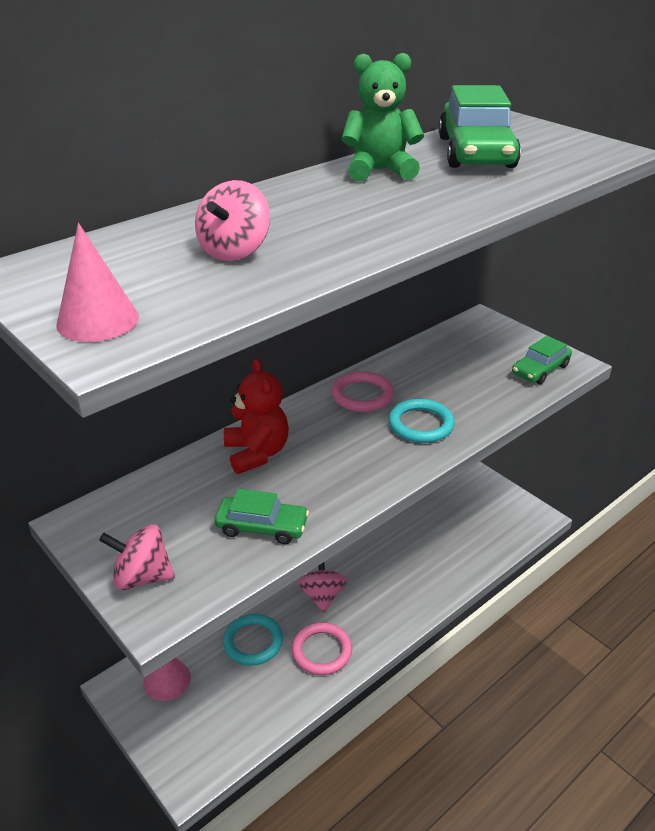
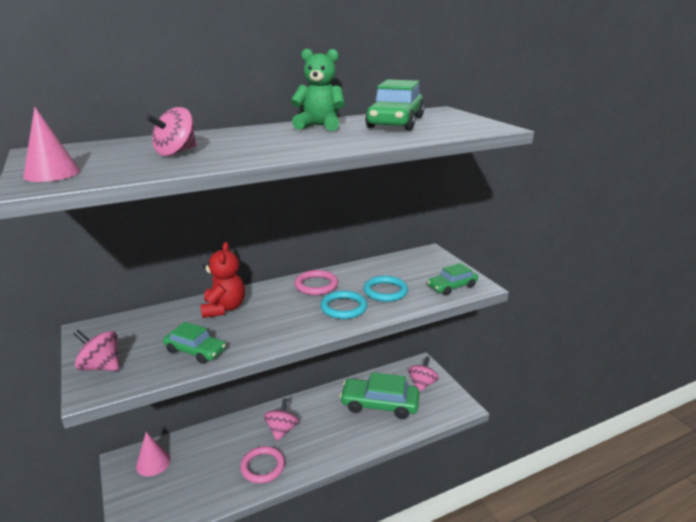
camera: 15 degrees right, 10 degrees down
turquoise ring [223,614,283,665] -> turquoise ring moved to [363,276,408,302]
none -> green car [340,372,420,419]
none -> pink spinning top [408,356,439,392]

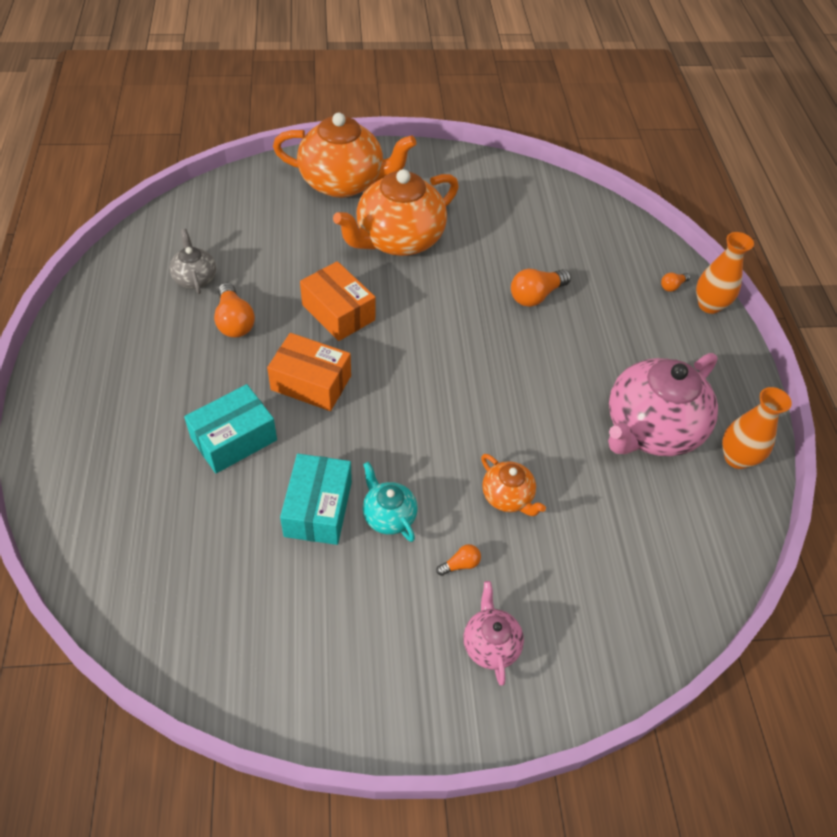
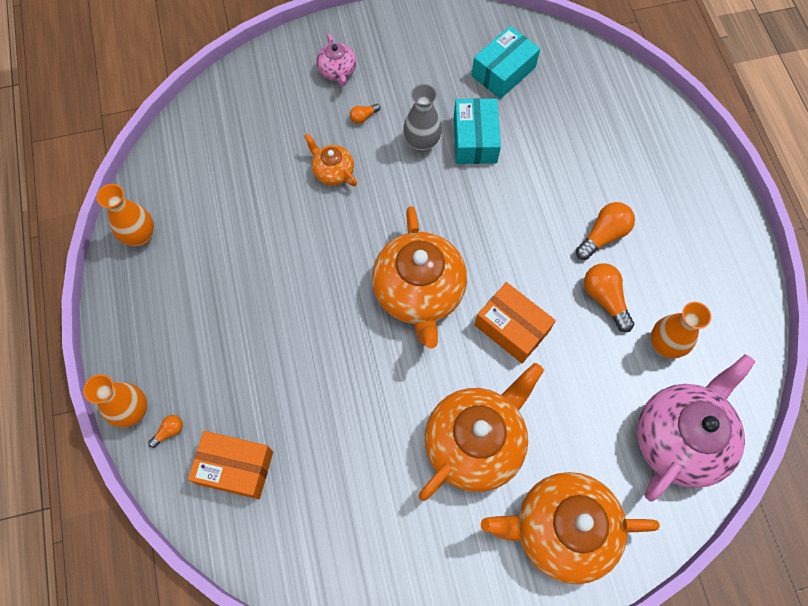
camera: 175 degrees right, 15 degrees up
grey teapot [170,229,216,294] -> orange vase [651,302,711,358]
turquoise box [184,384,277,473] -> turquoise box moved to [471,26,540,99]
orange box [267,333,351,411] -> orange box moved to [188,431,273,499]
turquoise teapot [362,462,417,542] -> grey vase [403,84,442,152]
orange light bulb [511,269,571,307] -> orange light bulb moved to [576,202,635,260]
pink teapot [608,353,718,456] -> pink teapot moved to [637,354,756,502]
none -> orange teapot [372,206,467,348]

◆ ◆ ◆

:: Task statement ::
Go through the lines above and copy any that contain "turquoise".

:: Answer area ::
turquoise ring [223,614,283,665] -> turquoise ring moved to [363,276,408,302]
turquoise box [184,384,277,473] -> turquoise box moved to [471,26,540,99]
turquoise teapot [362,462,417,542] -> grey vase [403,84,442,152]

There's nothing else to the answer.